DATASET ENTRIES:
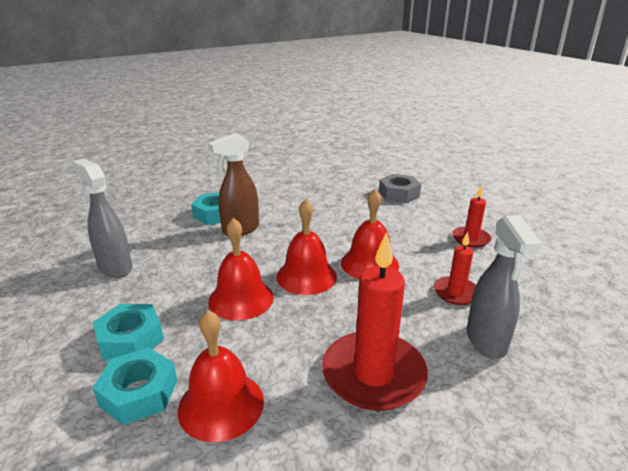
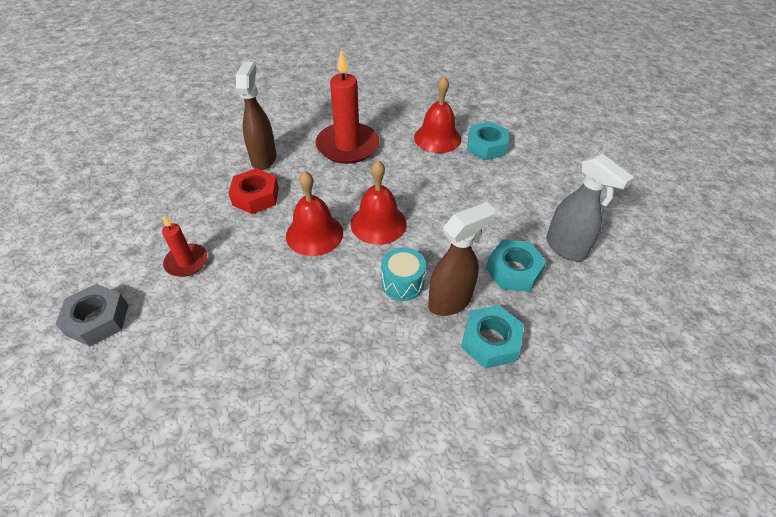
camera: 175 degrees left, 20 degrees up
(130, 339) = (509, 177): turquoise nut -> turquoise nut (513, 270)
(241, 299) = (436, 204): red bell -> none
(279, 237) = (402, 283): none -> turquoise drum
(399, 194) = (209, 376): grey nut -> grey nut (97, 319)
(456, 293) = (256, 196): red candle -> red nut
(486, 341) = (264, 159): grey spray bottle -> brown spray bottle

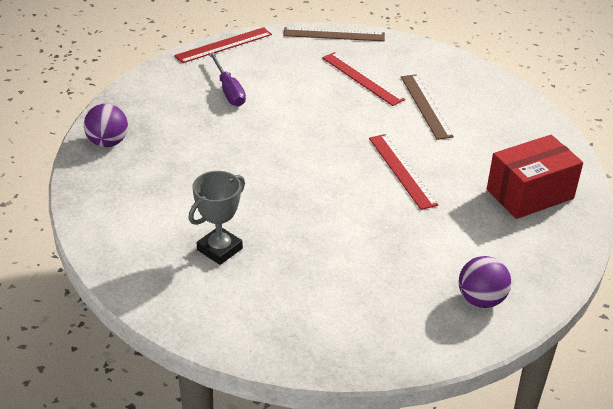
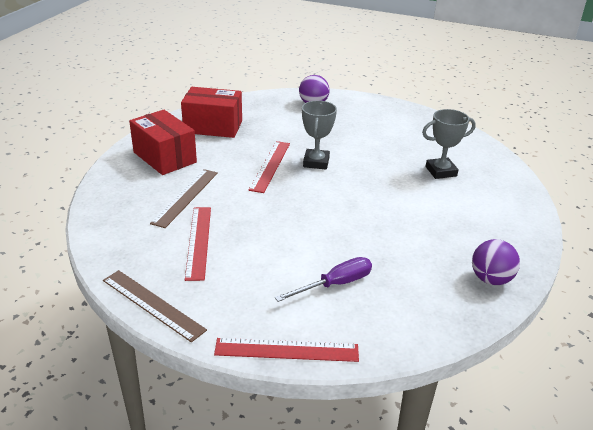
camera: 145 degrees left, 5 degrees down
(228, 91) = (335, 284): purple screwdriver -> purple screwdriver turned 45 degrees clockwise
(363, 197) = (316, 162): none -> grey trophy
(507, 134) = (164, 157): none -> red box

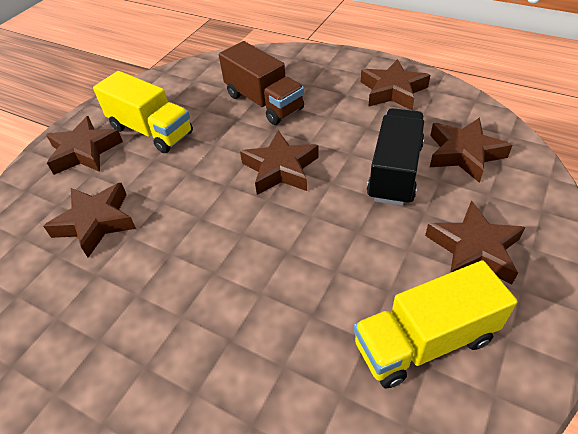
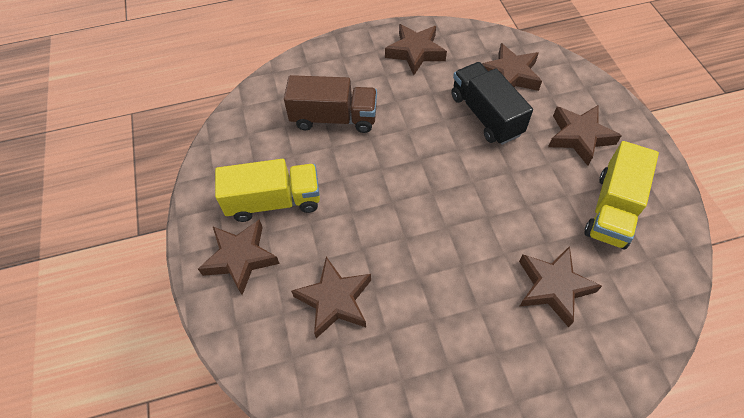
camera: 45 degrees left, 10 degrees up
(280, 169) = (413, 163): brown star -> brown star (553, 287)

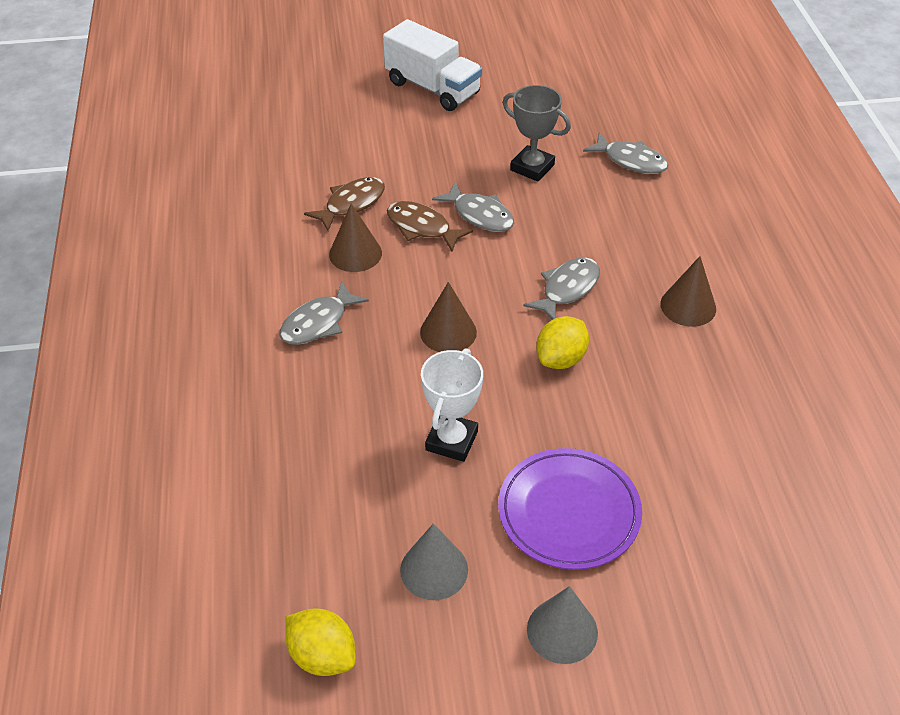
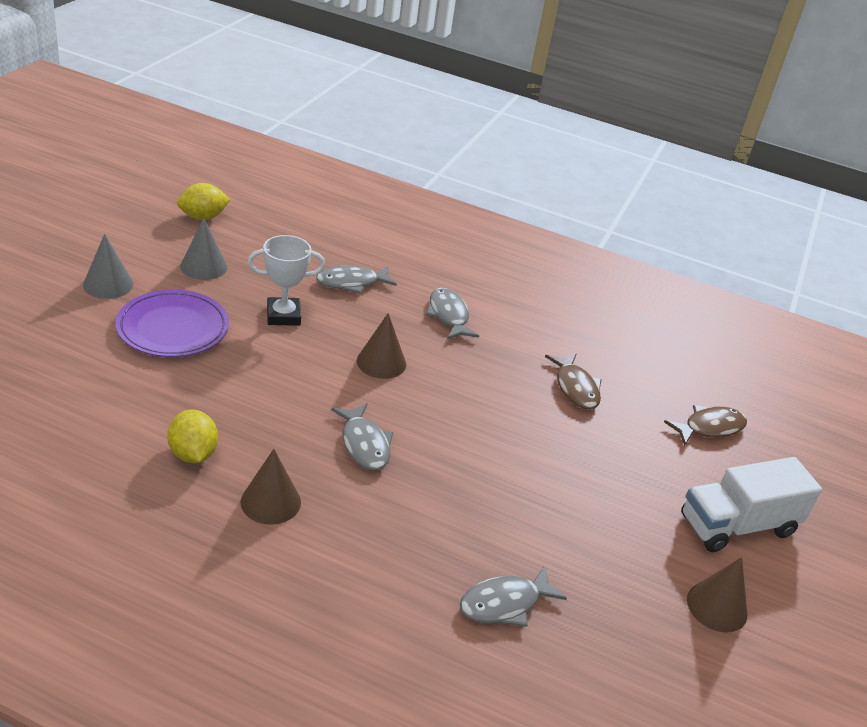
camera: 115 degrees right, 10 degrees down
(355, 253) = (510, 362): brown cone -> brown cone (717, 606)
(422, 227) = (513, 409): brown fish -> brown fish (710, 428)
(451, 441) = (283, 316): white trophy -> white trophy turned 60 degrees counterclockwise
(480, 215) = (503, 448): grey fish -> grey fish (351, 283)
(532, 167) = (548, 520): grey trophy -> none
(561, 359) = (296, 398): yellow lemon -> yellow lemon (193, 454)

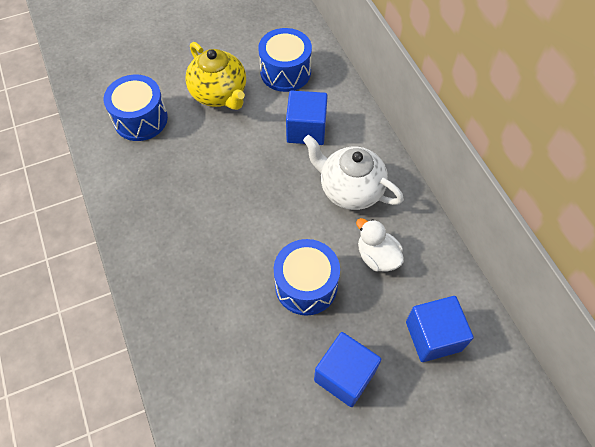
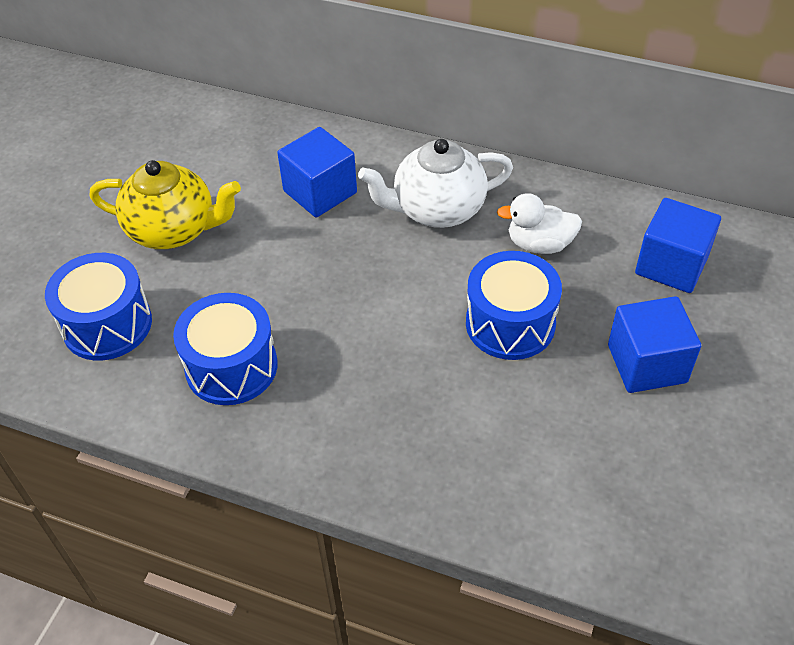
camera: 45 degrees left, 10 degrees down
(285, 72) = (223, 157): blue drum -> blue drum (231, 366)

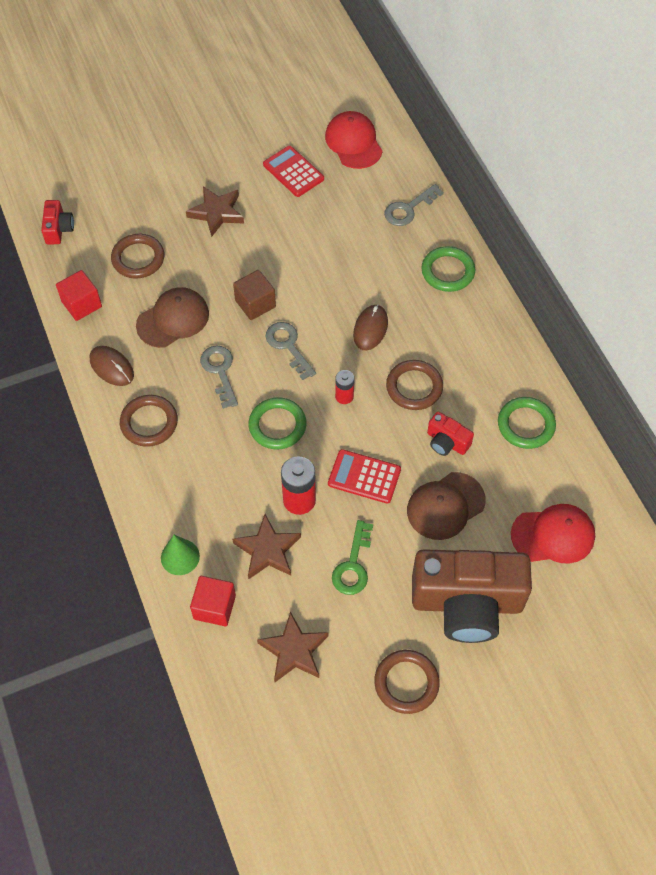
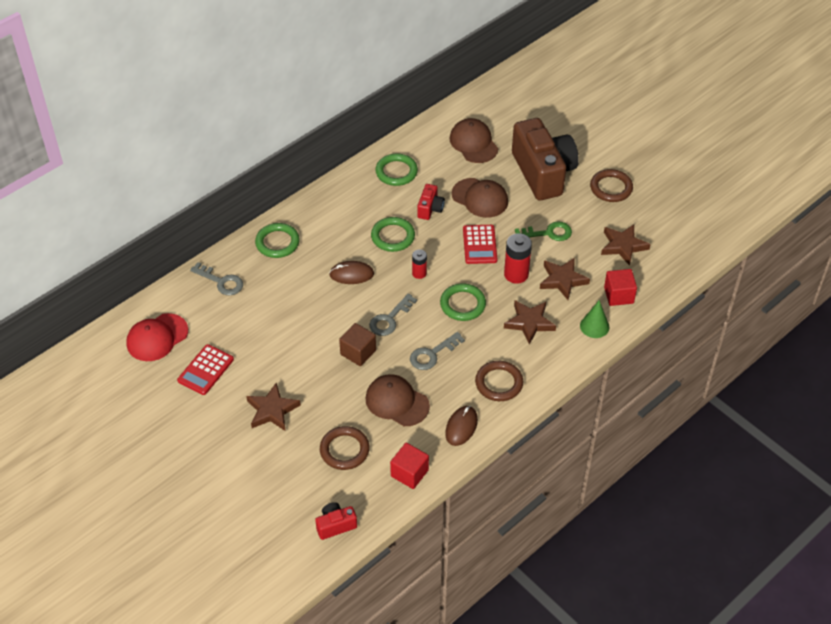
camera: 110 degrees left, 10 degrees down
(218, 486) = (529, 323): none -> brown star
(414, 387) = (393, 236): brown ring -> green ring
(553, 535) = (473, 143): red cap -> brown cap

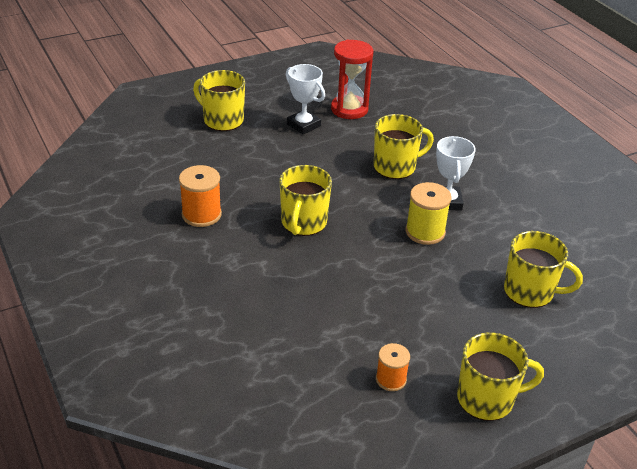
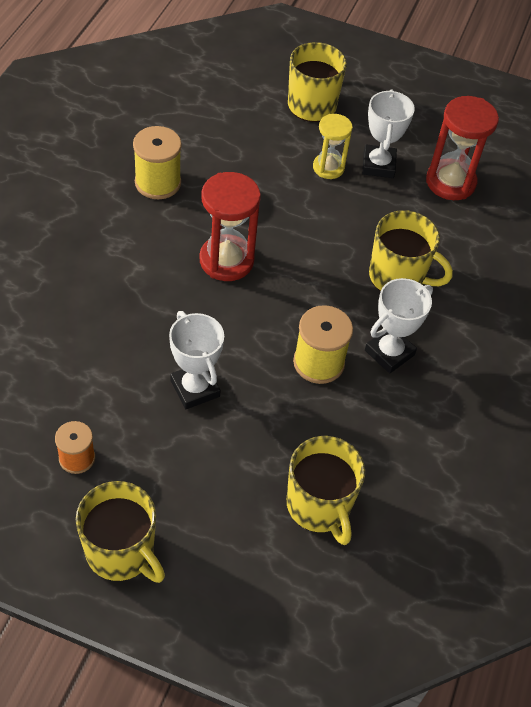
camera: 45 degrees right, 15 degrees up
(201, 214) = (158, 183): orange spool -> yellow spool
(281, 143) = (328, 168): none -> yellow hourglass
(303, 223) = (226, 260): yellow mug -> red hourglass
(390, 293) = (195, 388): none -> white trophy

WORK REQUEST: Restate all of the material above word for word, excluding the pictures.

OUTPUT FOR THIS EXERCISE:
camera: 175 degrees left, 20 degrees up
(130, 339) = (509, 177): turquoise nut -> turquoise nut (513, 270)
(241, 299) = (436, 204): red bell -> none
(279, 237) = (402, 283): none -> turquoise drum
(399, 194) = (209, 376): grey nut -> grey nut (97, 319)
(456, 293) = (256, 196): red candle -> red nut
(486, 341) = (264, 159): grey spray bottle -> brown spray bottle

camera: 145 degrees left, 5 degrees down
(228, 91) = (335, 284): purple screwdriver -> purple screwdriver turned 45 degrees clockwise
(363, 197) = (316, 162): none -> grey trophy
(507, 134) = (164, 157): none -> red box

camera: 45 degrees left, 10 degrees up
(280, 169) = (413, 163): brown star -> brown star (553, 287)

camera: 115 degrees right, 10 degrees down
(355, 253) = (510, 362): brown cone -> brown cone (717, 606)
(422, 227) = (513, 409): brown fish -> brown fish (710, 428)
(451, 441) = (283, 316): white trophy -> white trophy turned 60 degrees counterclockwise
(480, 215) = (503, 448): grey fish -> grey fish (351, 283)
(532, 167) = (548, 520): grey trophy -> none
(561, 359) = (296, 398): yellow lemon -> yellow lemon (193, 454)

camera: 45 degrees left, 10 degrees down
(285, 72) = (223, 157): blue drum -> blue drum (231, 366)

camera: 110 degrees left, 10 degrees down
(218, 486) = (529, 323): none -> brown star
(414, 387) = (393, 236): brown ring -> green ring
(553, 535) = (473, 143): red cap -> brown cap

camera: 45 degrees right, 15 degrees up
(201, 214) = (158, 183): orange spool -> yellow spool
(281, 143) = (328, 168): none -> yellow hourglass
(303, 223) = (226, 260): yellow mug -> red hourglass
(390, 293) = (195, 388): none -> white trophy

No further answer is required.